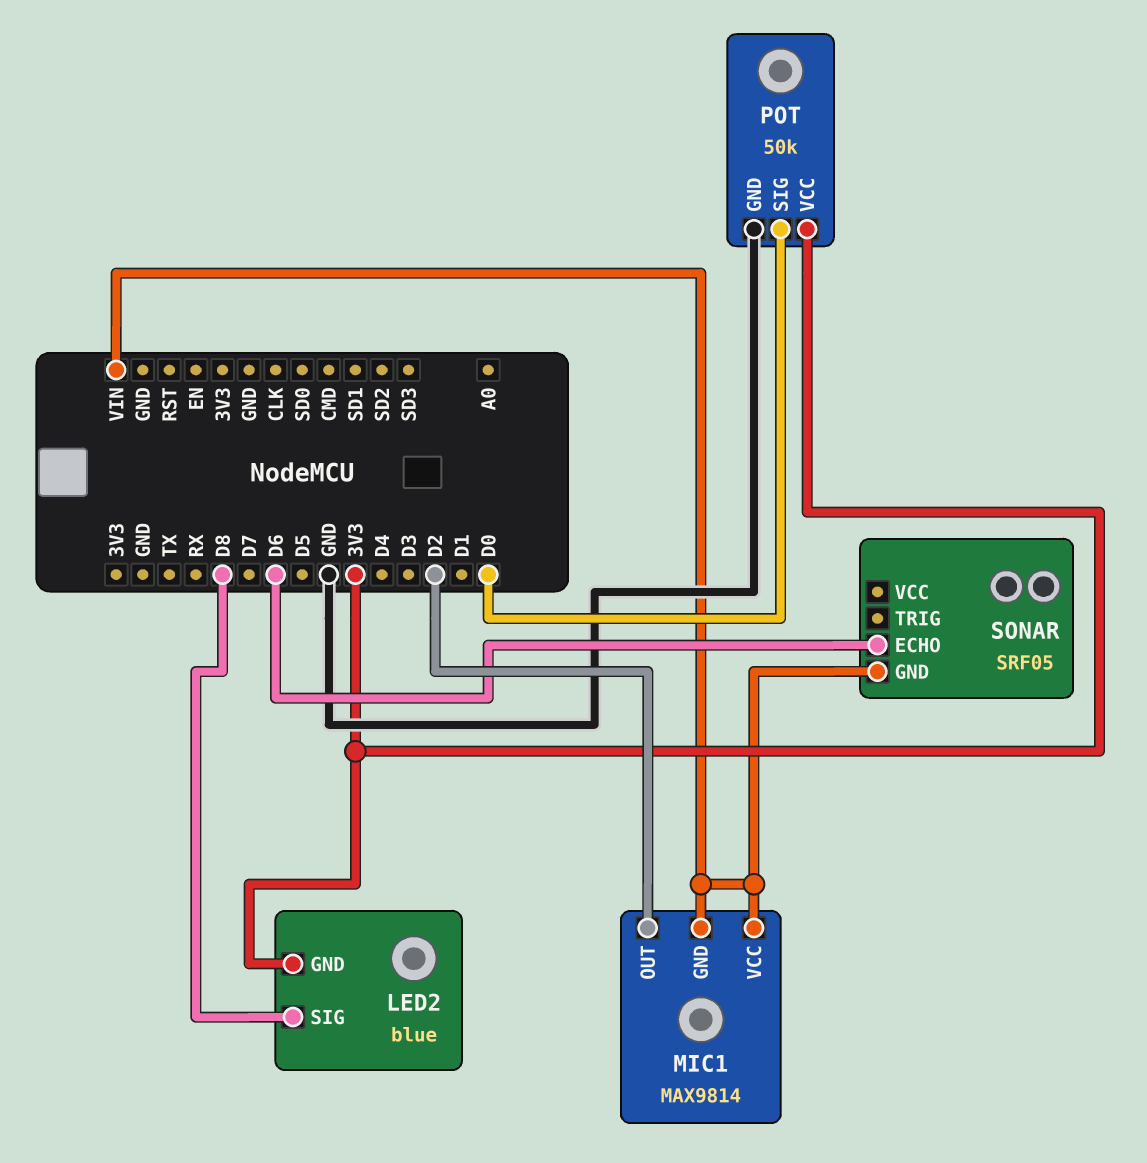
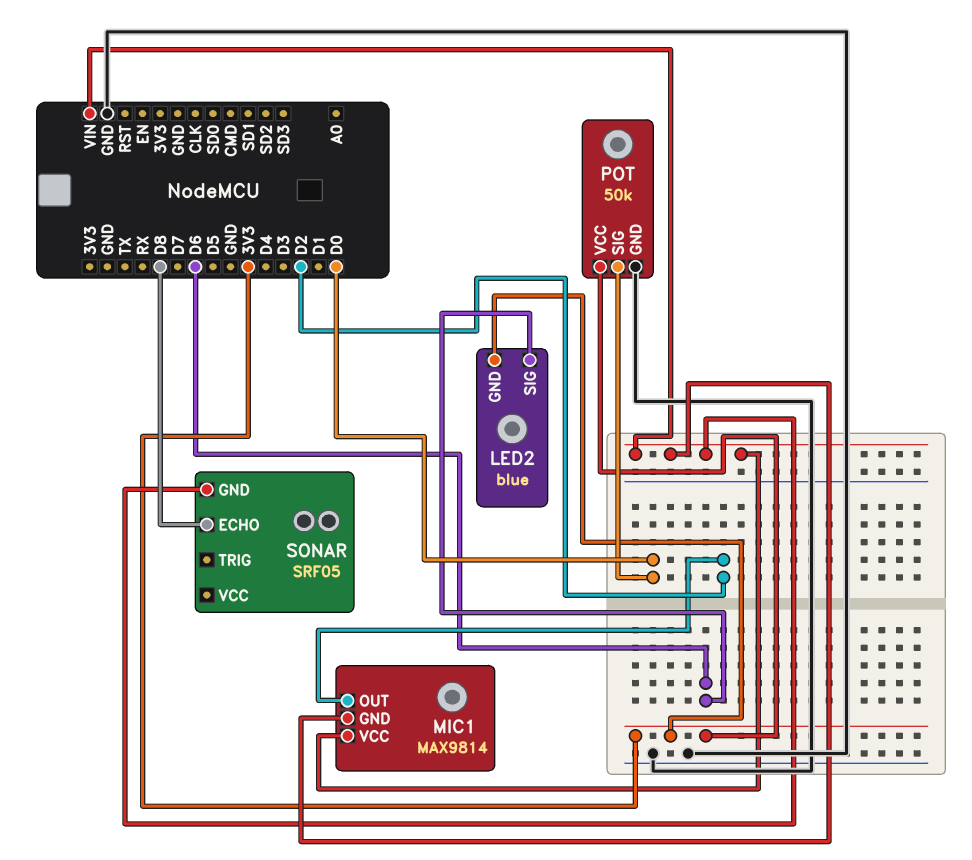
LED2 pin SIG: D8 -> D6
SONAR pin ECHO: D6 -> D8

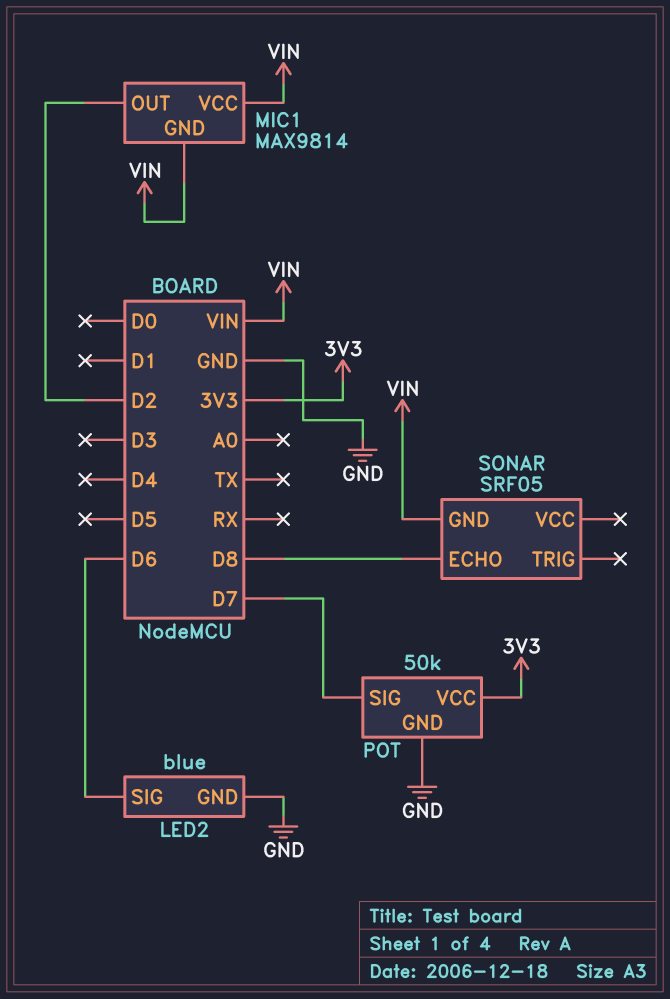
LED2 pin GND: 3V3 -> GND
POT pin SIG: D0 -> D7

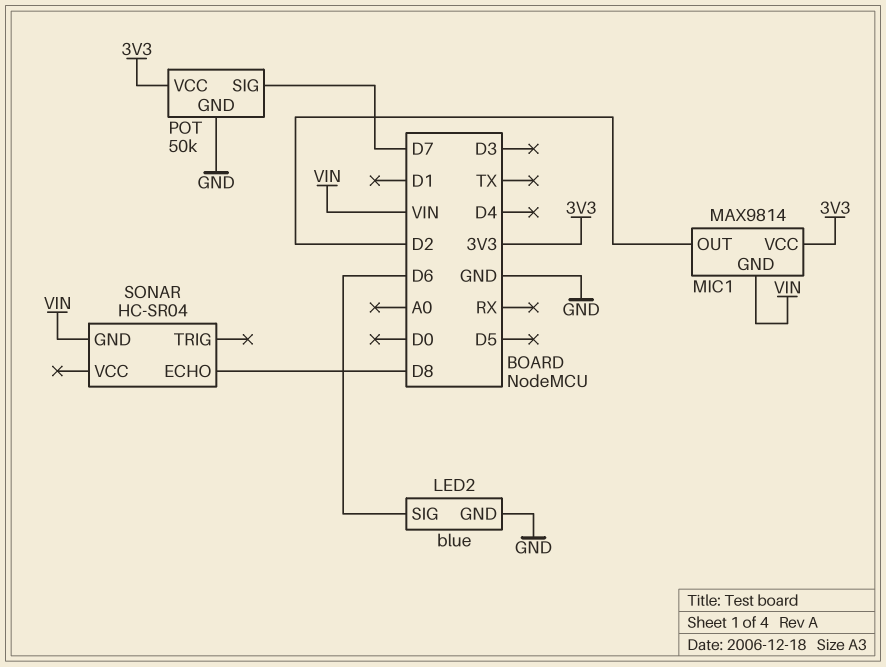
MIC1 pin VCC: VIN -> 3V3
SONAR: SRF05 -> HC-SR04

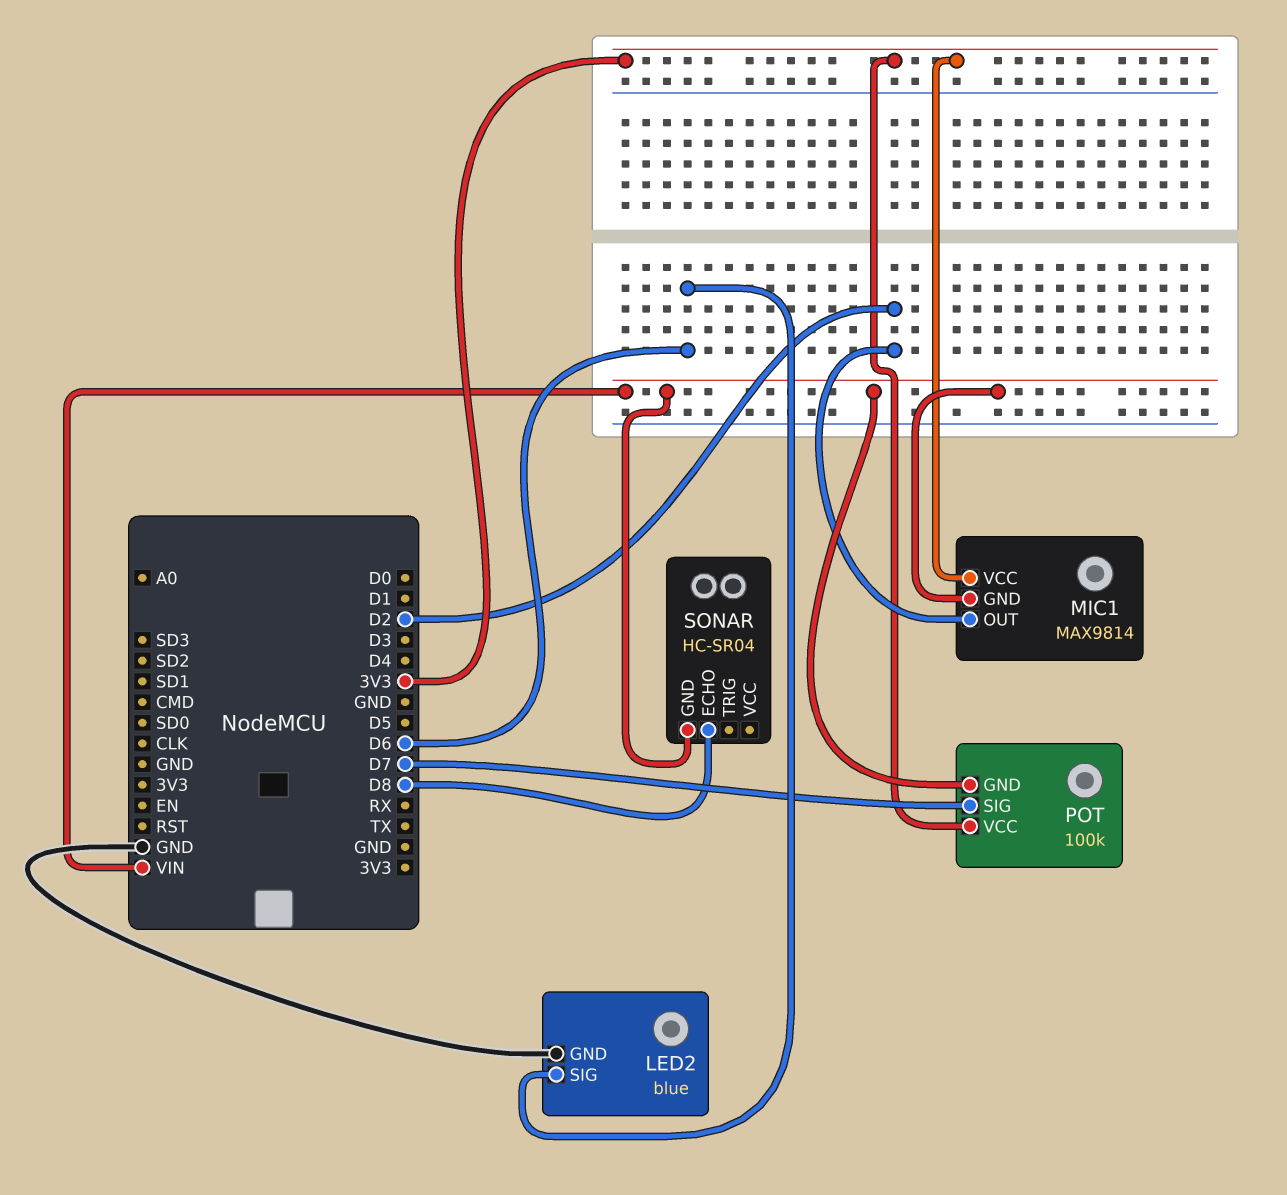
POT: 50k -> 100k
POT pin GND: GND -> VIN

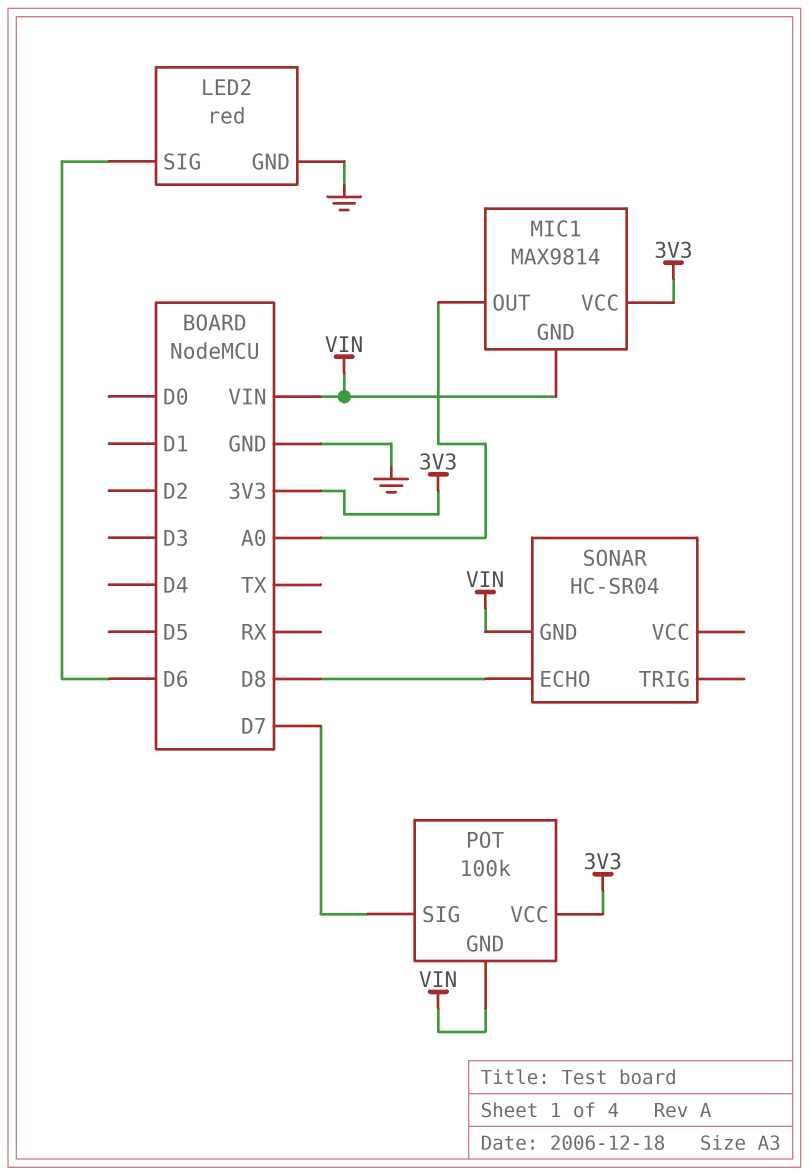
LED2: blue -> red
MIC1 pin OUT: D2 -> A0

▶ [What to produce]:
Output all the data above verbatim, leaving out images.

▶ [Worked solution]:
LED2 pin SIG: D8 -> D6
SONAR pin ECHO: D6 -> D8

LED2 pin GND: 3V3 -> GND
POT pin SIG: D0 -> D7

MIC1 pin VCC: VIN -> 3V3
SONAR: SRF05 -> HC-SR04

POT: 50k -> 100k
POT pin GND: GND -> VIN

LED2: blue -> red
MIC1 pin OUT: D2 -> A0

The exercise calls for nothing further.